- [Your instructions]: Tally every line of the material where "orange" occurs, then write the total by itself.

- [Provided records]:
==============================

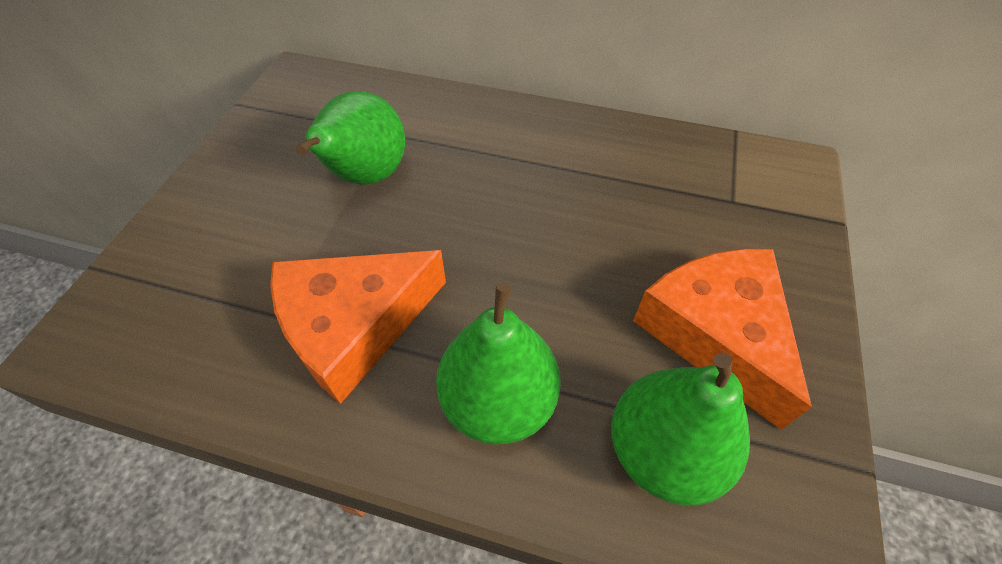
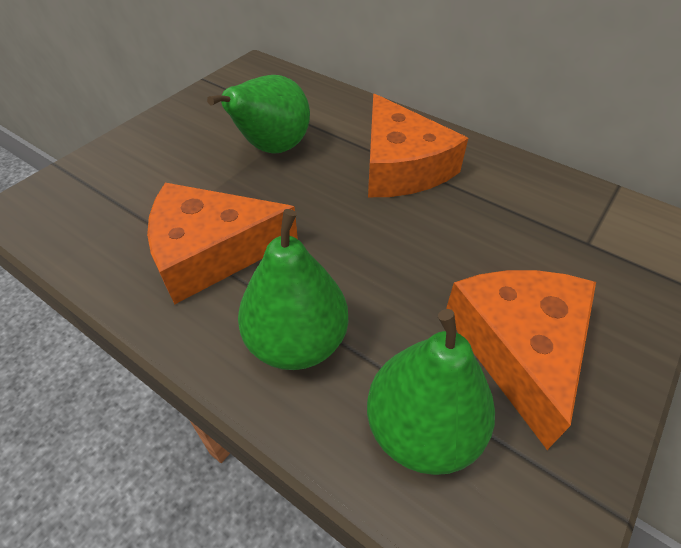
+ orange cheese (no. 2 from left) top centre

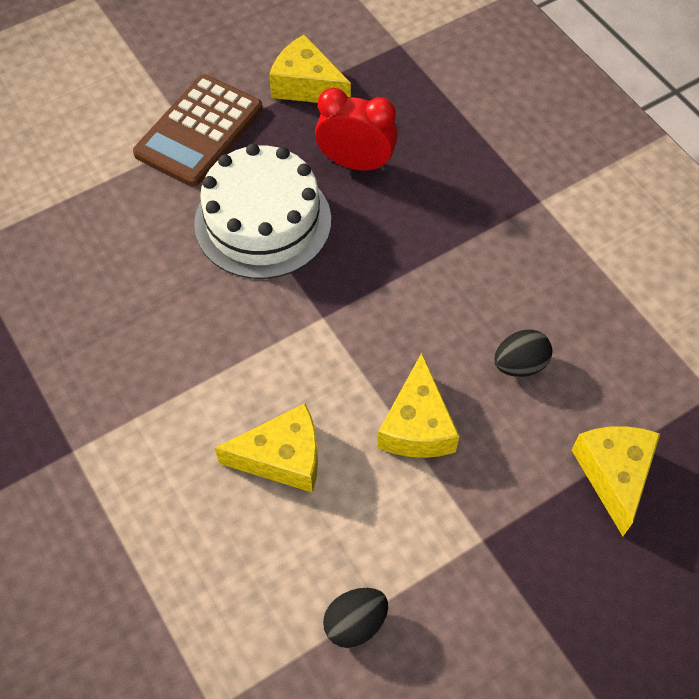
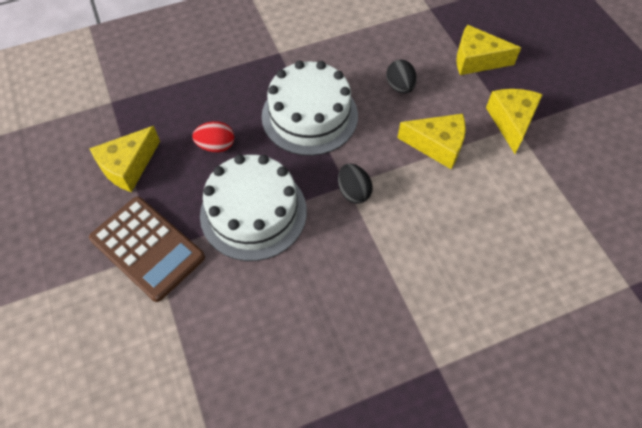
~ red clock top centre to red egg top left
+ white cake (no. 2 from left) top centre
~ black egg (no. 1 from left) bottom centre to centre
~ yellow cheese (no. 1 from left in the first image) centre to yellow cheese (no. 4 from left) top right

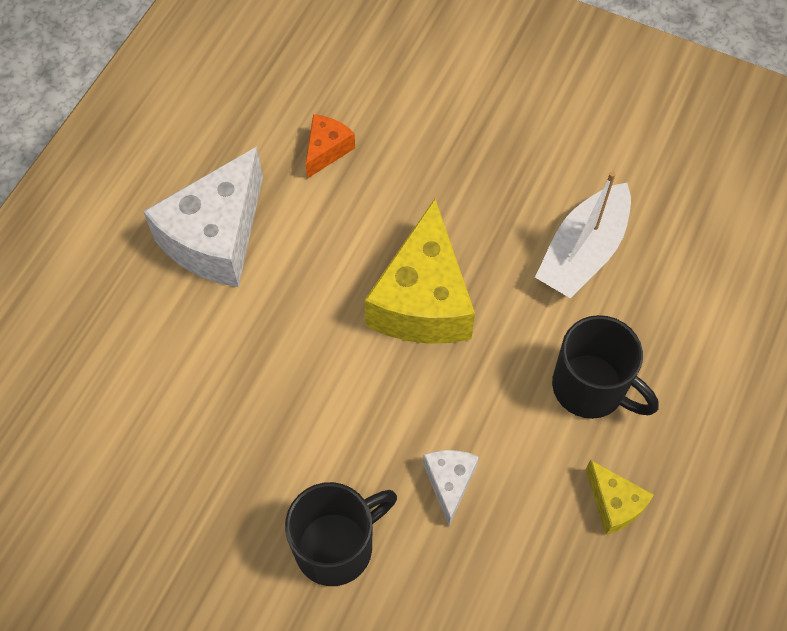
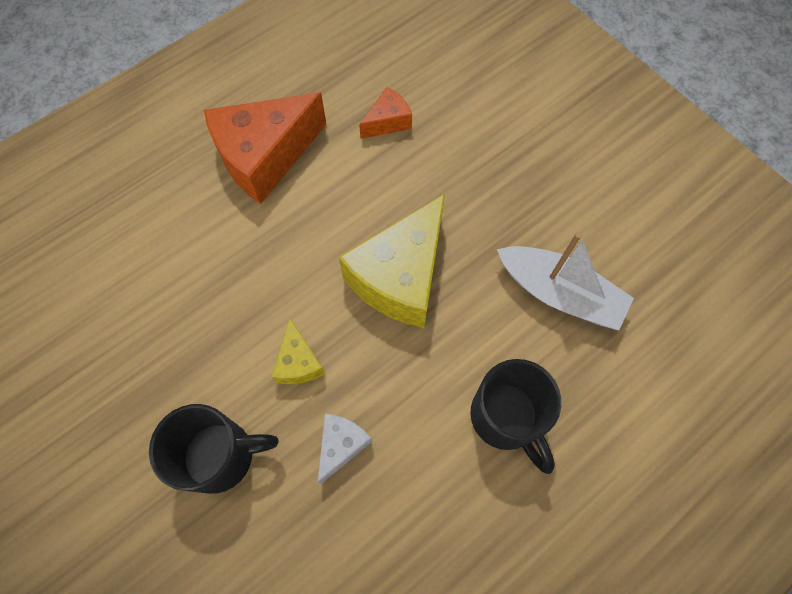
~ white cheese (no. 1 from left) middle left to orange cheese (no. 1 from left) top centre
~ yellow cheese (no. 2 from left in the first image) bottom right to yellow cheese (no. 1 from left) centre
~ white boat middle right = middle right 120 degrees counterclockwise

==============================

- [Exercise result]: 2